In the entries below, every line with the string "yellow" is to be reported.
** Opening RECORDS FOR PROCESSING block **
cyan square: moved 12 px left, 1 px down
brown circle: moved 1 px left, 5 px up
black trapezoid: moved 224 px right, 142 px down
** Closing RECORDS FOR PROCESSING block **
** Opening RECORDS FOR PROCESSING block **
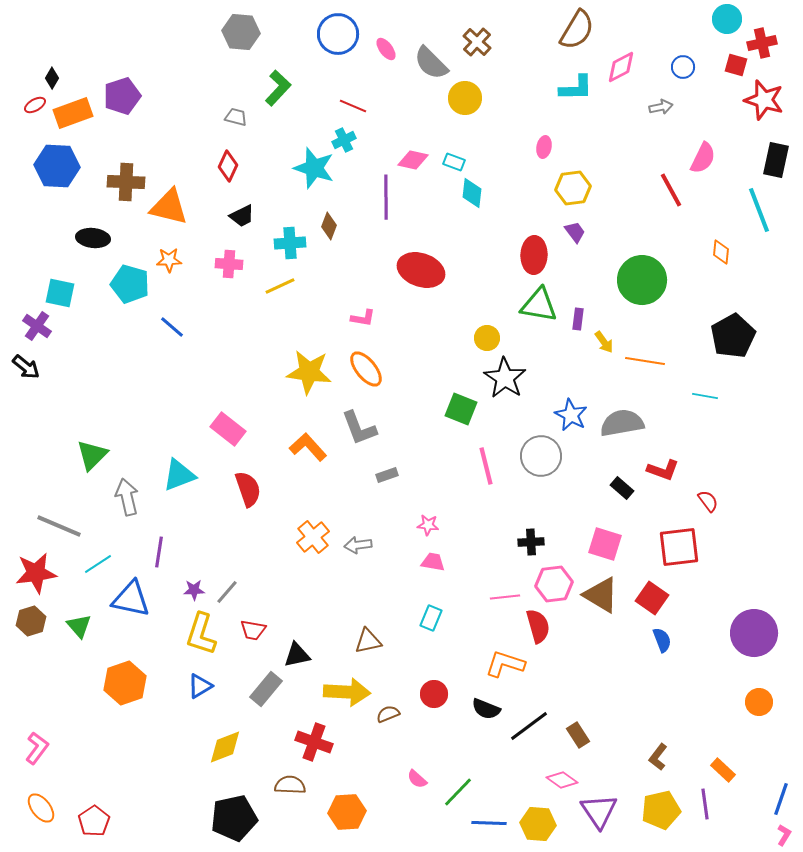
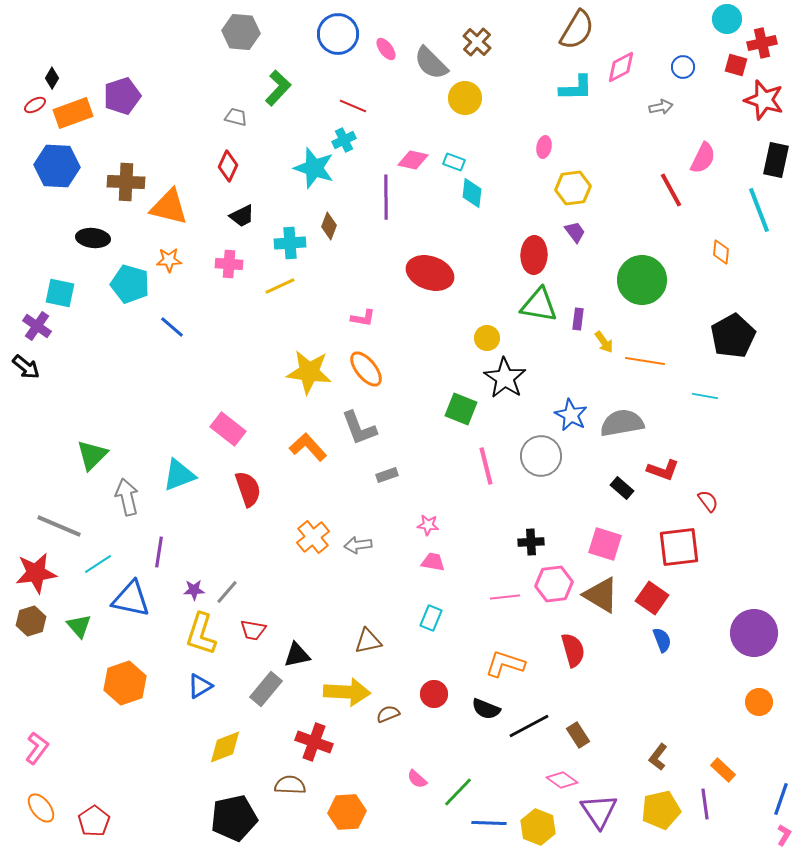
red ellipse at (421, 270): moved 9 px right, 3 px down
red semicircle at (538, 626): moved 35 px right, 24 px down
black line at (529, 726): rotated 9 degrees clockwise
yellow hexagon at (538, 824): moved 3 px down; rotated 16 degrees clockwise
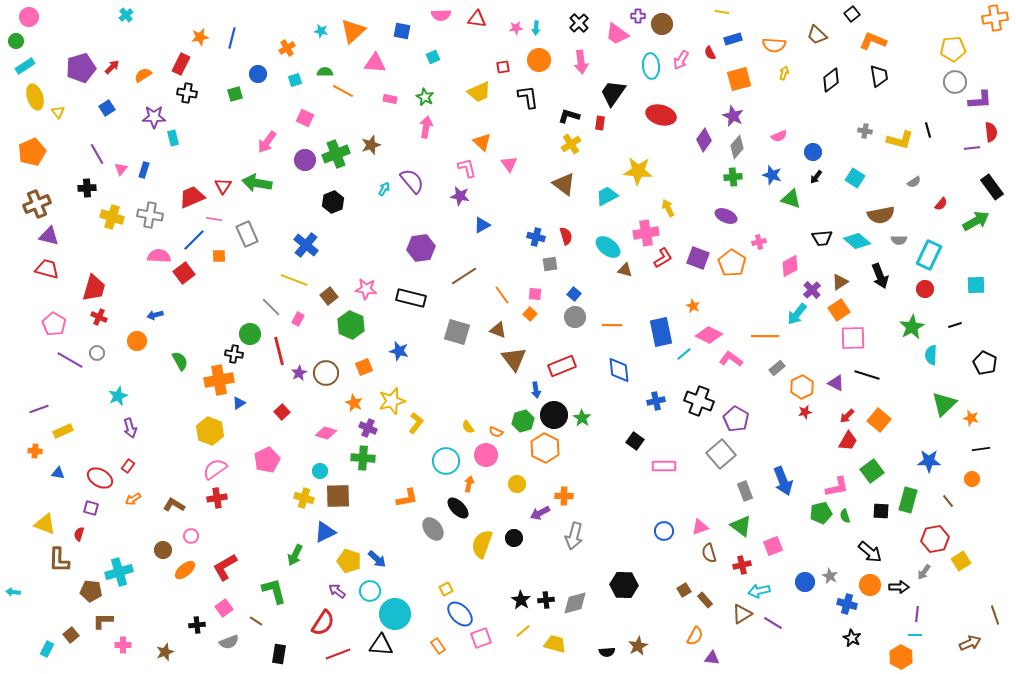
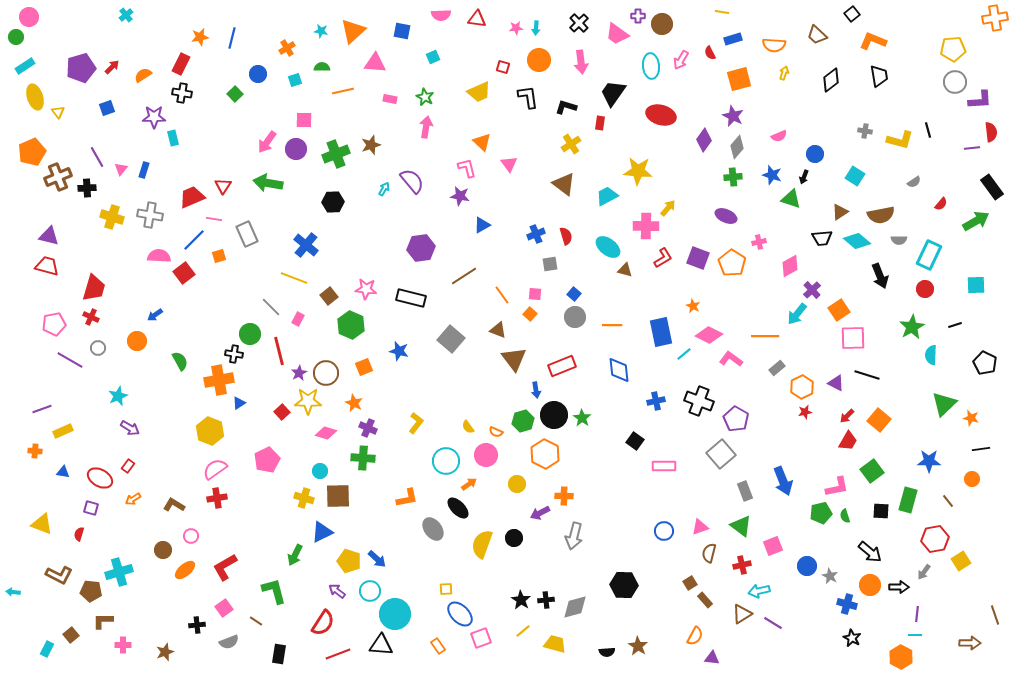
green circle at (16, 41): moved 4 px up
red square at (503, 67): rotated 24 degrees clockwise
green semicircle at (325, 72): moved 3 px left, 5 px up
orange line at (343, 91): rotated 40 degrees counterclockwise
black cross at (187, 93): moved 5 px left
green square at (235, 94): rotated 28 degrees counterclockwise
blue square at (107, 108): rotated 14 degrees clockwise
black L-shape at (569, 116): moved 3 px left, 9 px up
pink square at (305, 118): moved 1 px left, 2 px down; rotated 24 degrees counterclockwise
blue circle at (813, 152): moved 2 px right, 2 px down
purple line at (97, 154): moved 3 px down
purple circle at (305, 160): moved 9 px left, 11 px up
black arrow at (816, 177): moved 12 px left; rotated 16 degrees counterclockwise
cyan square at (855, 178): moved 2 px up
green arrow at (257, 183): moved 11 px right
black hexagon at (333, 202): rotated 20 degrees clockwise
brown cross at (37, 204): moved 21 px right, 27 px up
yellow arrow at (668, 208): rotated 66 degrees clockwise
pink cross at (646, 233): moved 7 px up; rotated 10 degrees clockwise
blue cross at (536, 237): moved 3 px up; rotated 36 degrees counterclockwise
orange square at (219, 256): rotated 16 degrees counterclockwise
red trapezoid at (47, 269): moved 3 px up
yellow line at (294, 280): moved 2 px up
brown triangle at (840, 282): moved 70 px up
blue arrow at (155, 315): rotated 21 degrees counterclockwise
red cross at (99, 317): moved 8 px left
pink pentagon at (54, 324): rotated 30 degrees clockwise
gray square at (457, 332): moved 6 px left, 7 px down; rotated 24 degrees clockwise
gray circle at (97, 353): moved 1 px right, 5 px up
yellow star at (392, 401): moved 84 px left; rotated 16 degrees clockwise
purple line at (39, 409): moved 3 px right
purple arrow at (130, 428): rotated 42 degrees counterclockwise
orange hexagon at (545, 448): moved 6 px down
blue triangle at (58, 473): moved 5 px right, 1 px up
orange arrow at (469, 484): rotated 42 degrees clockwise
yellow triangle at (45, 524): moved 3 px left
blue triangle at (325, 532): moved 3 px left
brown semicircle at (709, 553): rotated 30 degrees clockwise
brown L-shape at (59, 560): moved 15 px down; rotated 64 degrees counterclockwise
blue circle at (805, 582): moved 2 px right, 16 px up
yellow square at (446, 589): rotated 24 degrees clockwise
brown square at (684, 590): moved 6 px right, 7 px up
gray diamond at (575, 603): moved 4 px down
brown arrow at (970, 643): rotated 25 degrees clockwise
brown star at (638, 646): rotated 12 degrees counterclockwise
** Closing RECORDS FOR PROCESSING block **
## REPLY
yellow hexagon at (538, 824): moved 3 px down; rotated 16 degrees clockwise
yellow arrow at (668, 208): rotated 66 degrees clockwise
yellow line at (294, 280): moved 2 px up
yellow star at (392, 401): moved 84 px left; rotated 16 degrees clockwise
yellow triangle at (45, 524): moved 3 px left
yellow square at (446, 589): rotated 24 degrees clockwise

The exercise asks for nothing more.